YOUR TASK: Your output should repeat the entries below exactly. It should contain no images.

# # #

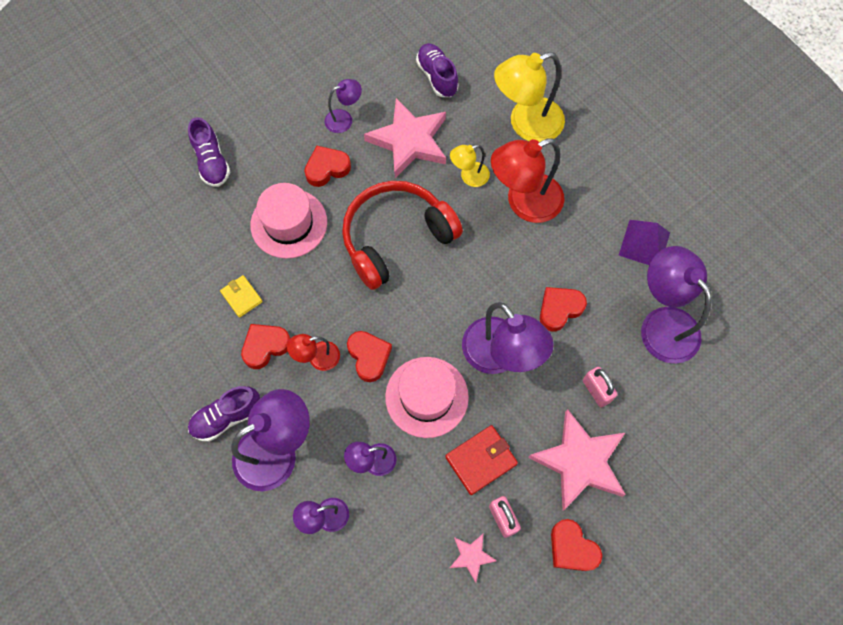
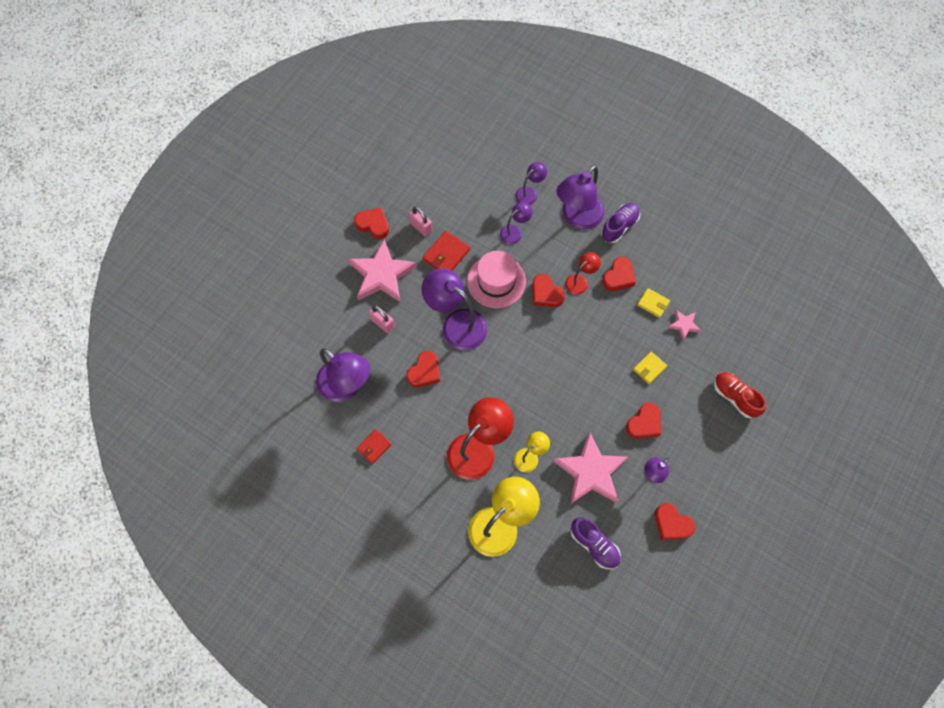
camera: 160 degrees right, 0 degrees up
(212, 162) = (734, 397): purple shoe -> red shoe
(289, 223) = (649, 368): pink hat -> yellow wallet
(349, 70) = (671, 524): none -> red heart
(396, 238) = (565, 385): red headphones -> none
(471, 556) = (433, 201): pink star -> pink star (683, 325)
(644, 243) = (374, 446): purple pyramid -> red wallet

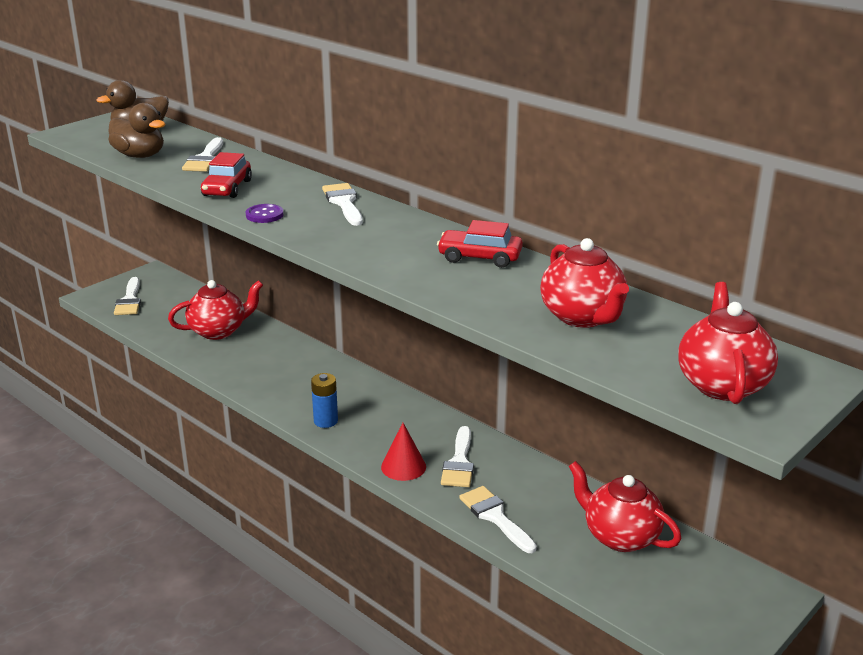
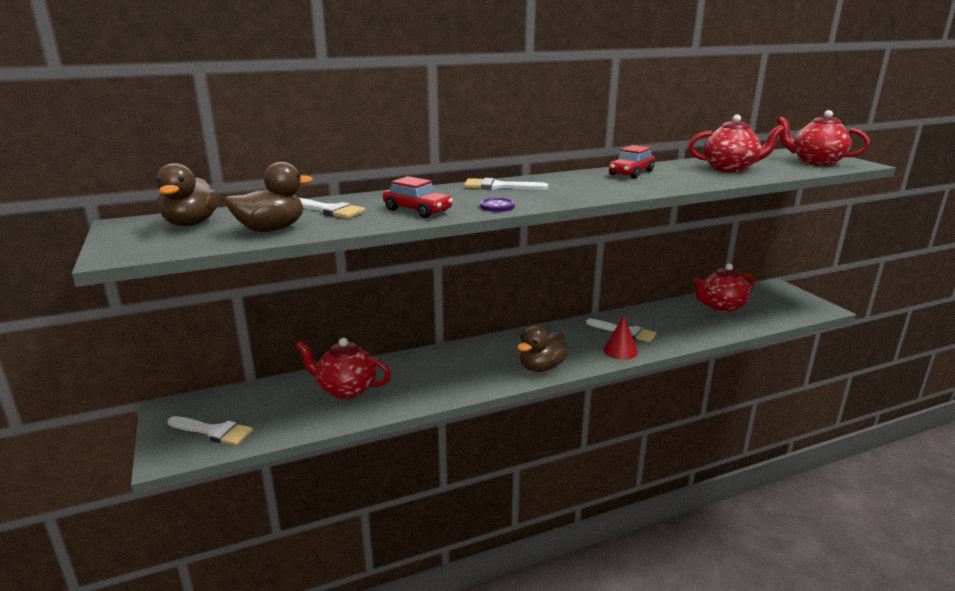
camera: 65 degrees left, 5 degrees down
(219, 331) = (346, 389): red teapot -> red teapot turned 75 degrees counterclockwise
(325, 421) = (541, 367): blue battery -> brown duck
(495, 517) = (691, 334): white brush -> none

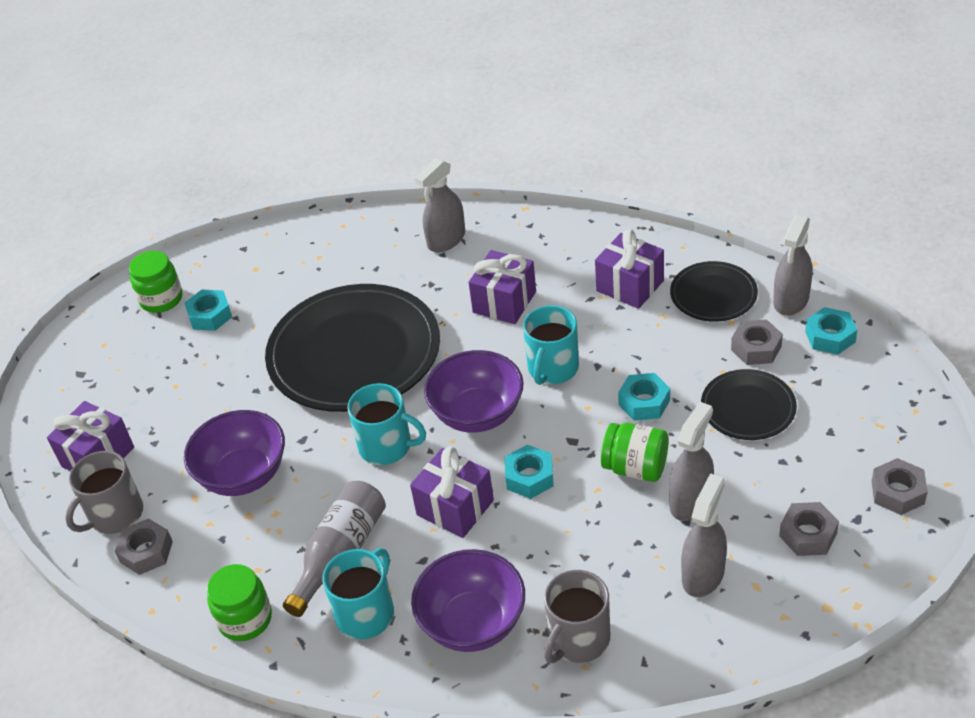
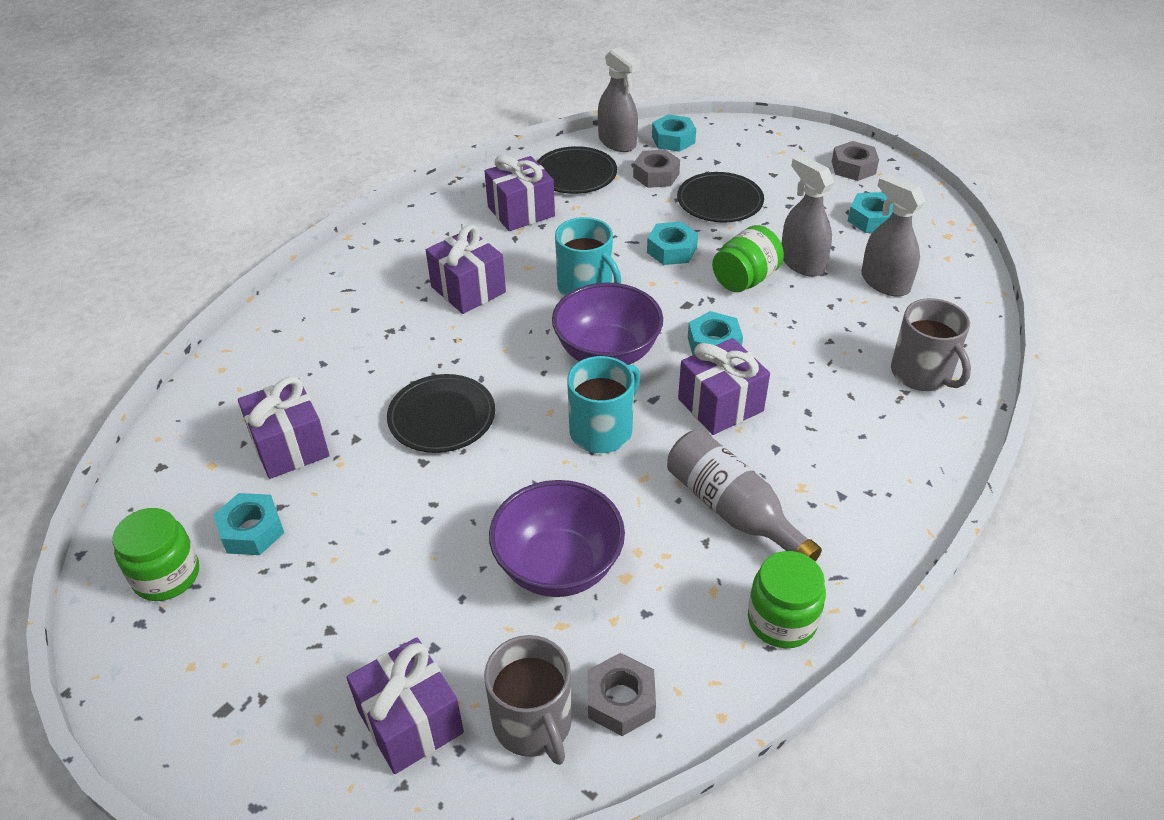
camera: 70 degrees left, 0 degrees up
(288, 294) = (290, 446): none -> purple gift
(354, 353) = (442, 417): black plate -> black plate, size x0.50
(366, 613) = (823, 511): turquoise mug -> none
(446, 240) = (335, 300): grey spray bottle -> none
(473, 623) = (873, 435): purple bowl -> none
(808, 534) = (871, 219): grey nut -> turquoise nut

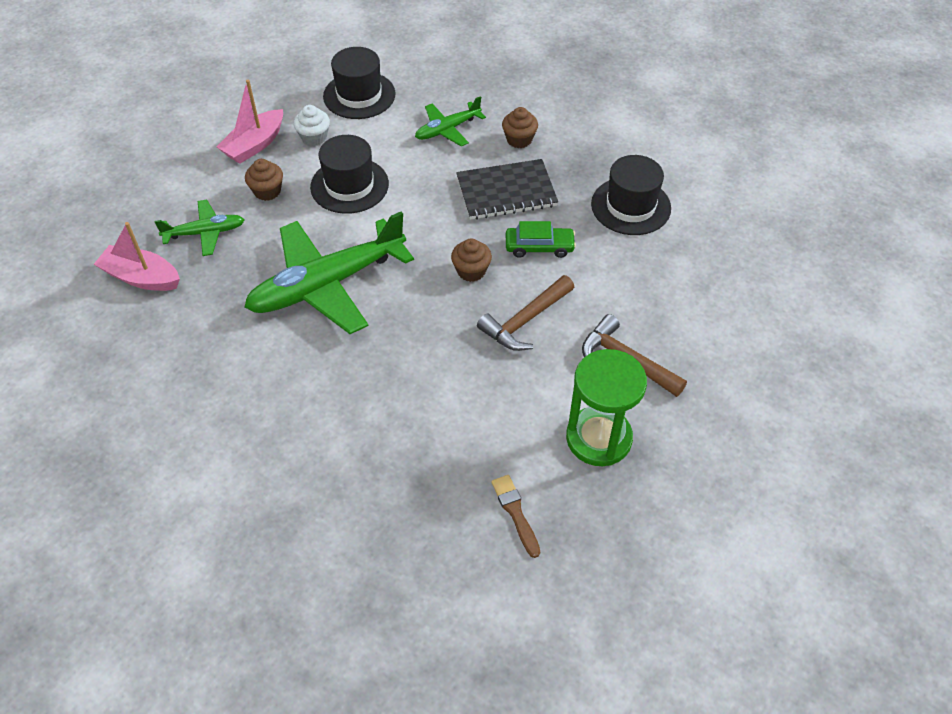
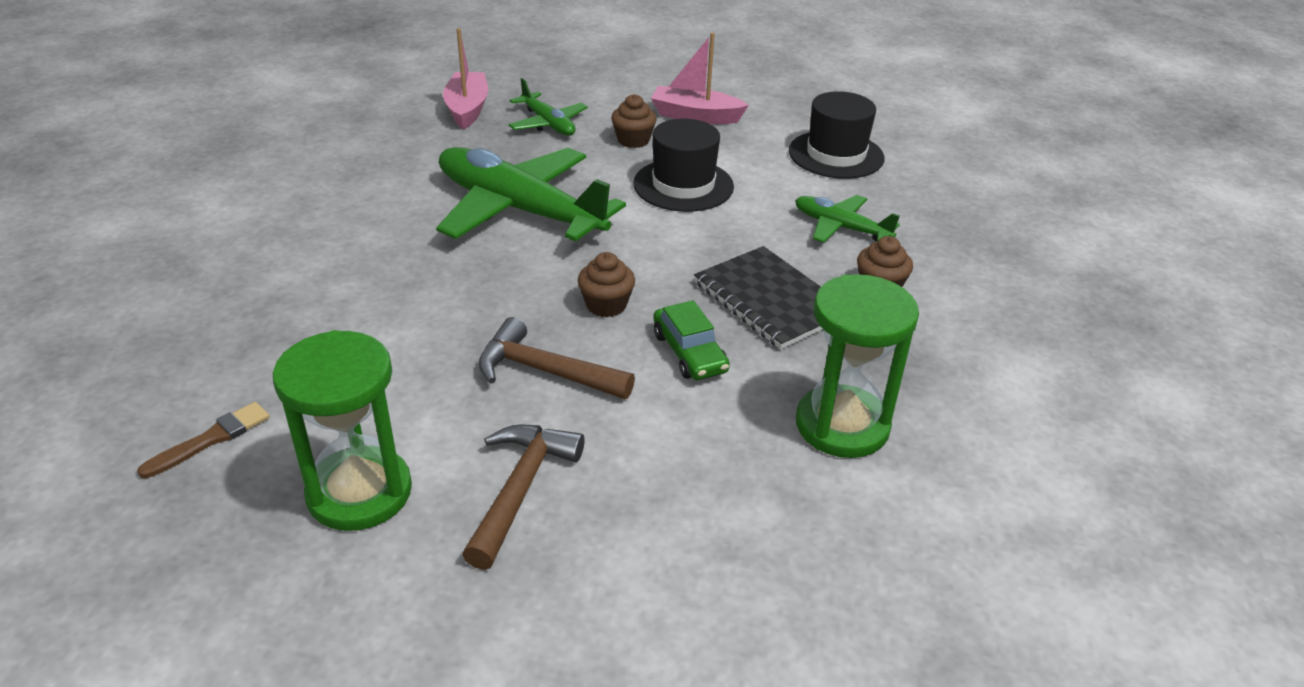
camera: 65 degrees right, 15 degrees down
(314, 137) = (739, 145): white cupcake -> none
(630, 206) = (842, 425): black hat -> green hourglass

# # #

ANSWER TO THIS PROBLEM:
camera: 160 degrees right, 0 degrees up
(212, 162) = (734, 397): purple shoe -> red shoe
(289, 223) = (649, 368): pink hat -> yellow wallet
(349, 70) = (671, 524): none -> red heart
(396, 238) = (565, 385): red headphones -> none
(471, 556) = (433, 201): pink star -> pink star (683, 325)
(644, 243) = (374, 446): purple pyramid -> red wallet

camera: 65 degrees left, 5 degrees down
(219, 331) = (346, 389): red teapot -> red teapot turned 75 degrees counterclockwise
(325, 421) = (541, 367): blue battery -> brown duck
(495, 517) = (691, 334): white brush -> none

camera: 70 degrees left, 0 degrees up
(288, 294) = (290, 446): none -> purple gift
(354, 353) = (442, 417): black plate -> black plate, size x0.50
(366, 613) = (823, 511): turquoise mug -> none
(446, 240) = (335, 300): grey spray bottle -> none
(473, 623) = (873, 435): purple bowl -> none
(808, 534) = (871, 219): grey nut -> turquoise nut

camera: 65 degrees right, 15 degrees down
(314, 137) = (739, 145): white cupcake -> none
(630, 206) = (842, 425): black hat -> green hourglass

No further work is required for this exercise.